- **Your instructions**: Go through the listing below and repeat it exactly, omitting each picture.

- **Data below**:
═══
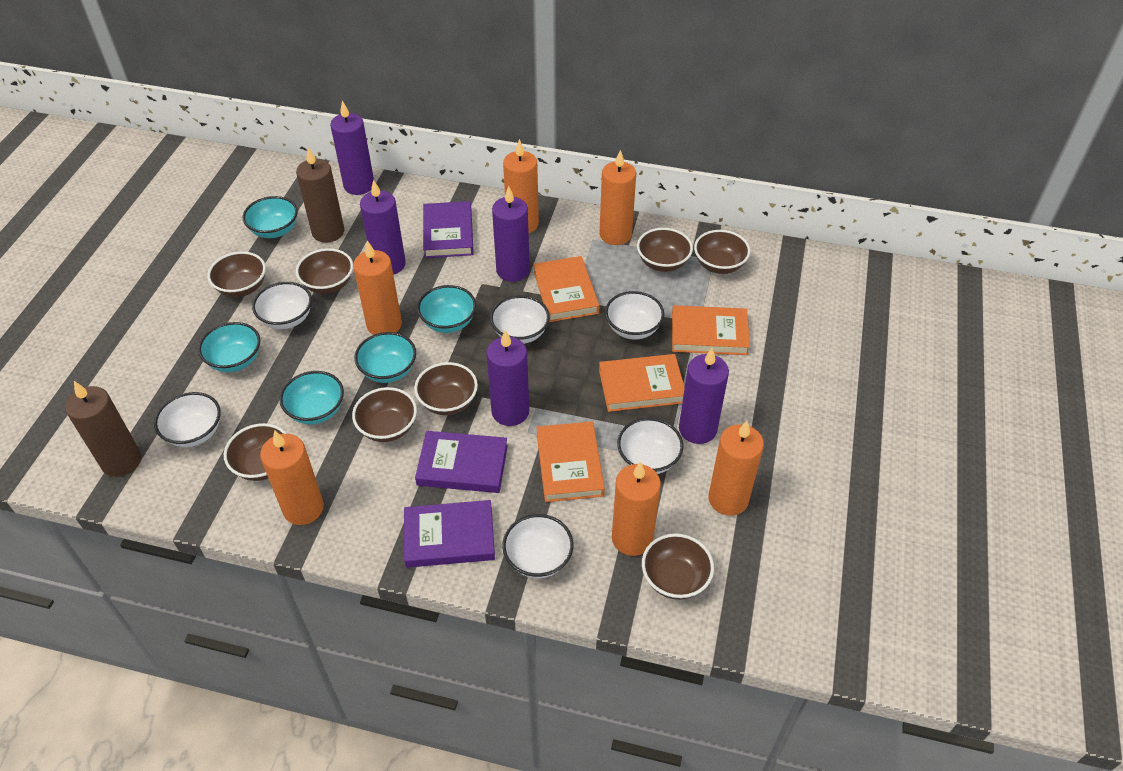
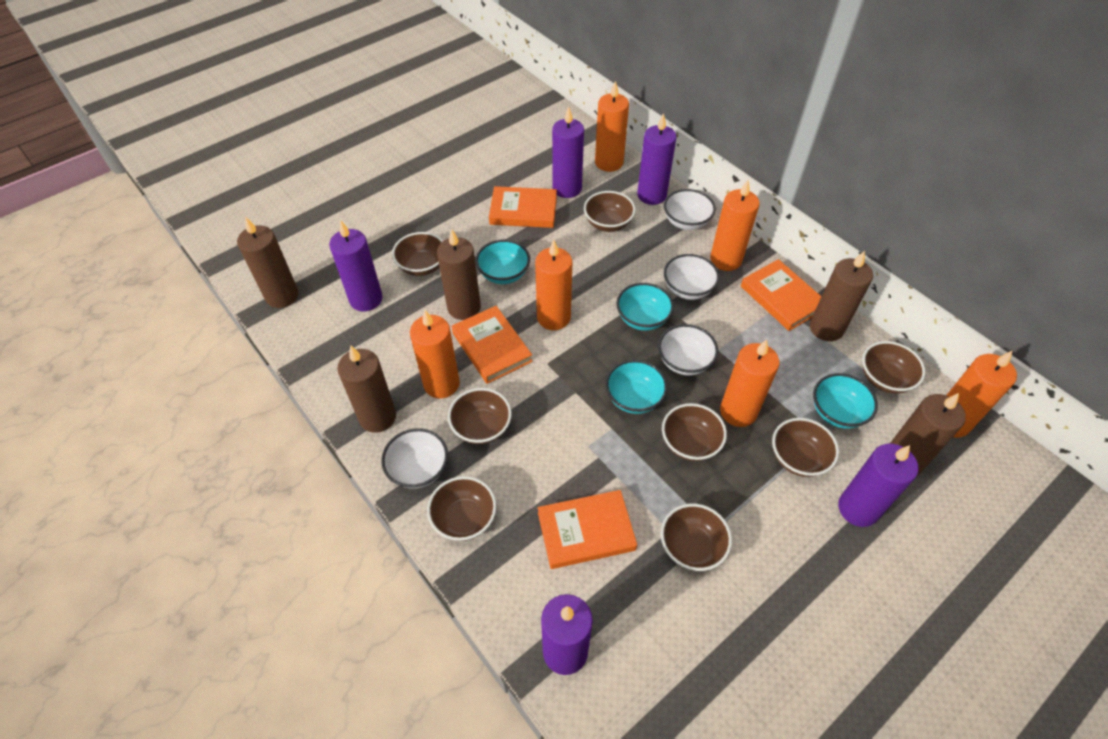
brown candle: 2 -> 5
purple book: 3 -> 0
turquoise bowl: 5 -> 4
white bowl: 6 -> 4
═══
- **Result below**:
brown candle: 2 -> 5
purple book: 3 -> 0
turquoise bowl: 5 -> 4
white bowl: 6 -> 4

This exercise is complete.